§ About this task: Go through the entries below, tally each line that has the word "diode", and give only the total.

§ Working data:
_ _ _ _ _ _ _
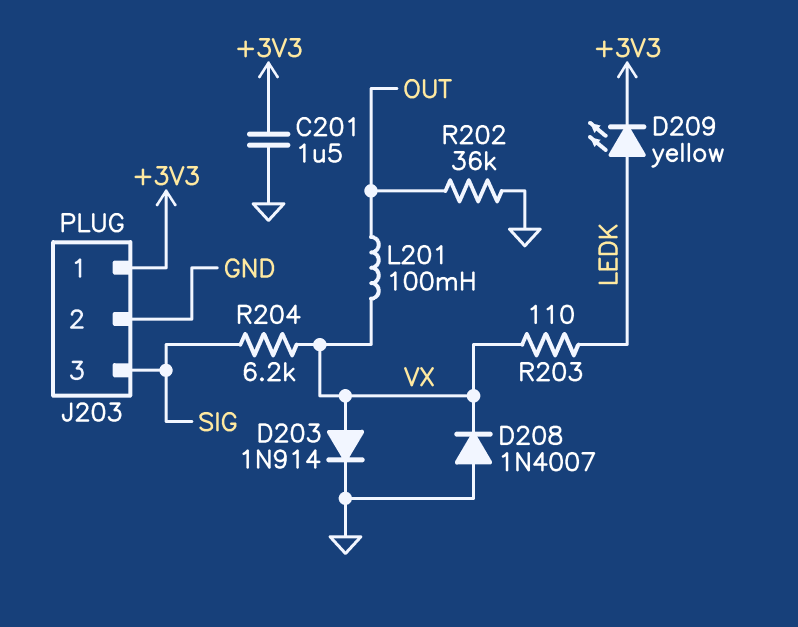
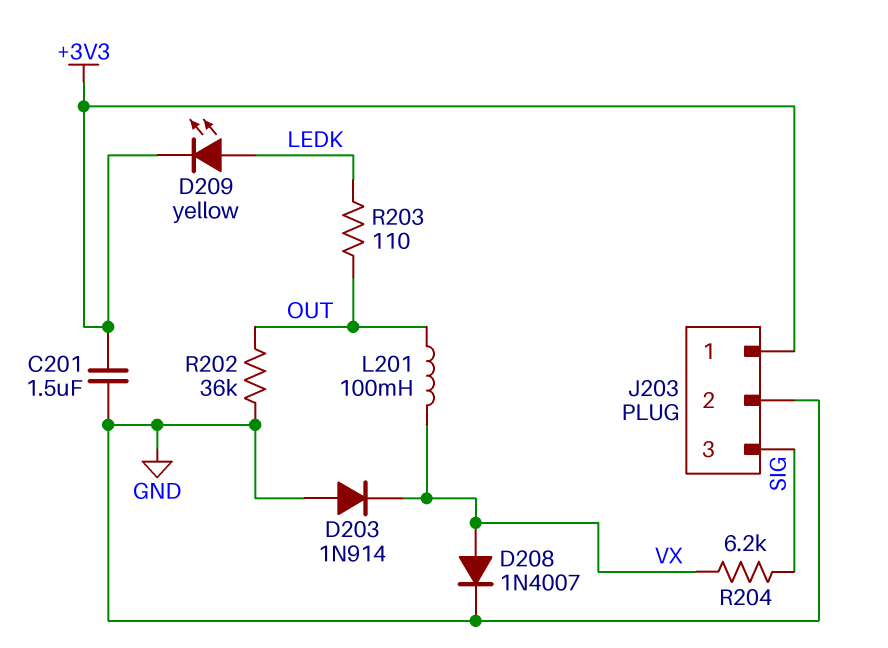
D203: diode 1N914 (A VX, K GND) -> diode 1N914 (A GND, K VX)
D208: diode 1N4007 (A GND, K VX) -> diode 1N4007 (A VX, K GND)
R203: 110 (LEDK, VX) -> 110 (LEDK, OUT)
_ _ _ _ _ _ _
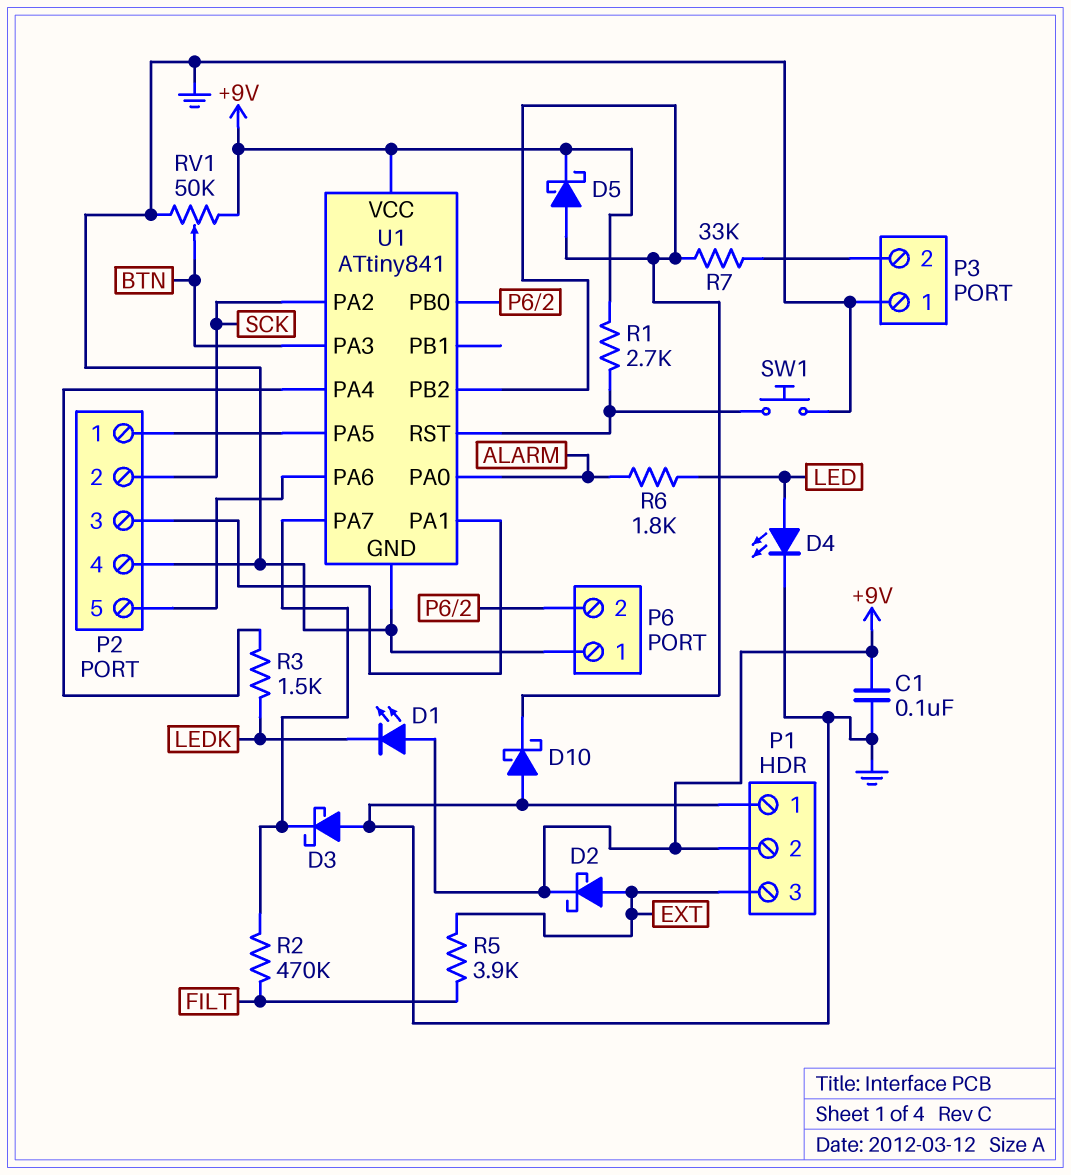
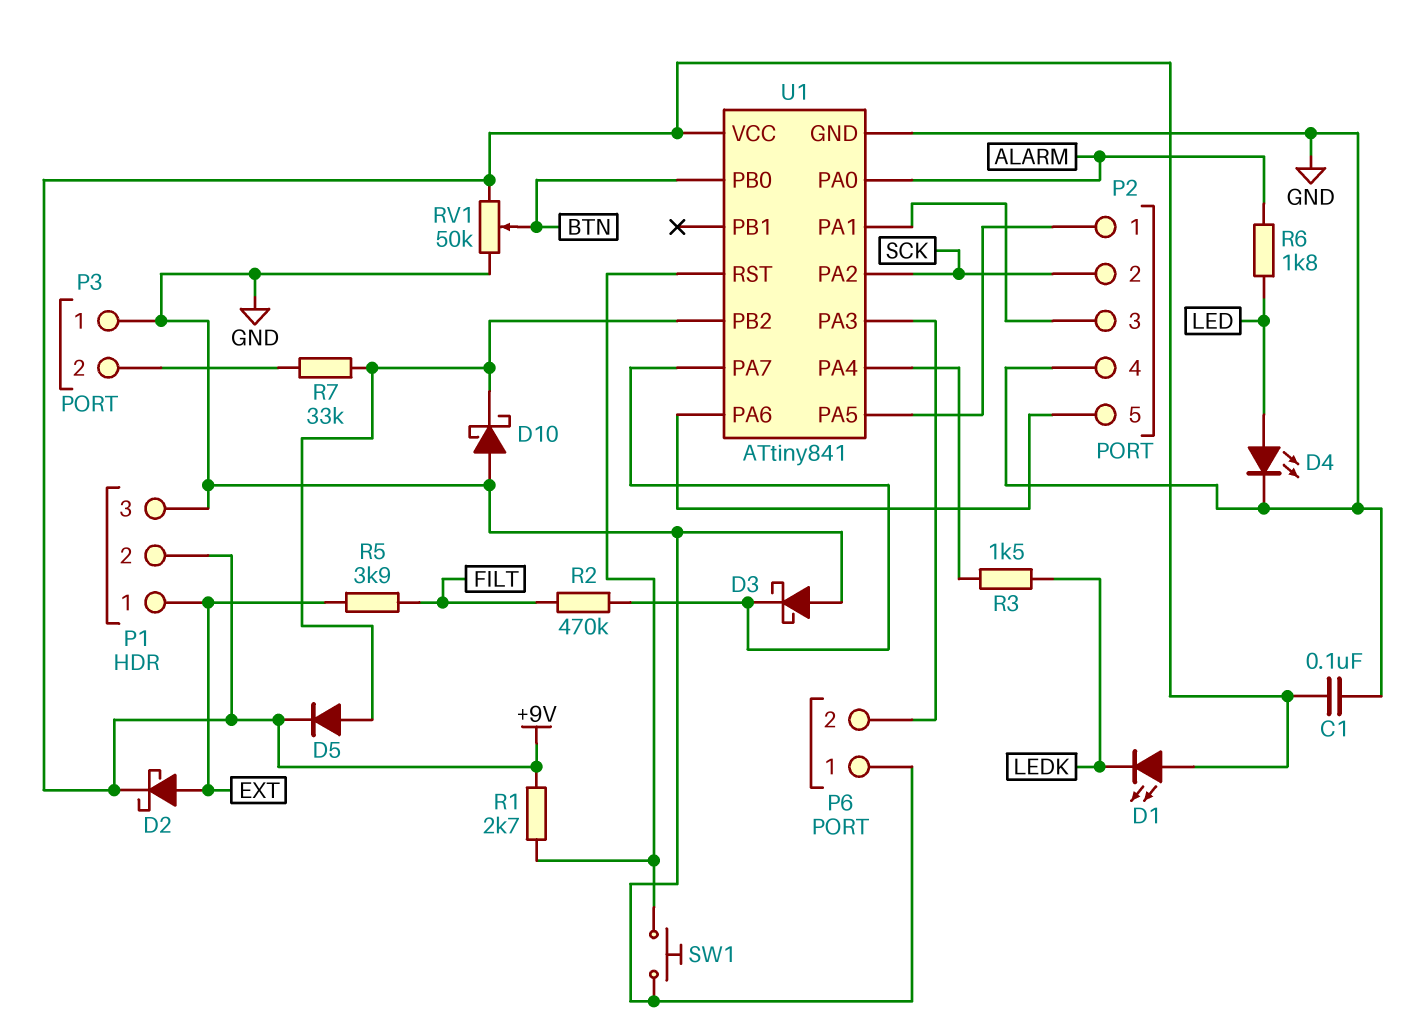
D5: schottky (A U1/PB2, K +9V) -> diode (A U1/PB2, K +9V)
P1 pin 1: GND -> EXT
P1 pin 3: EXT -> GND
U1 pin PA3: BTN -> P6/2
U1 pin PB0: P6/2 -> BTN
_ _ _ _ _ _ _
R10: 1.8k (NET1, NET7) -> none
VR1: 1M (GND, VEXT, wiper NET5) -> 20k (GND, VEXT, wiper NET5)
_ _ _ _ _ _ _
§ Exercise output: 3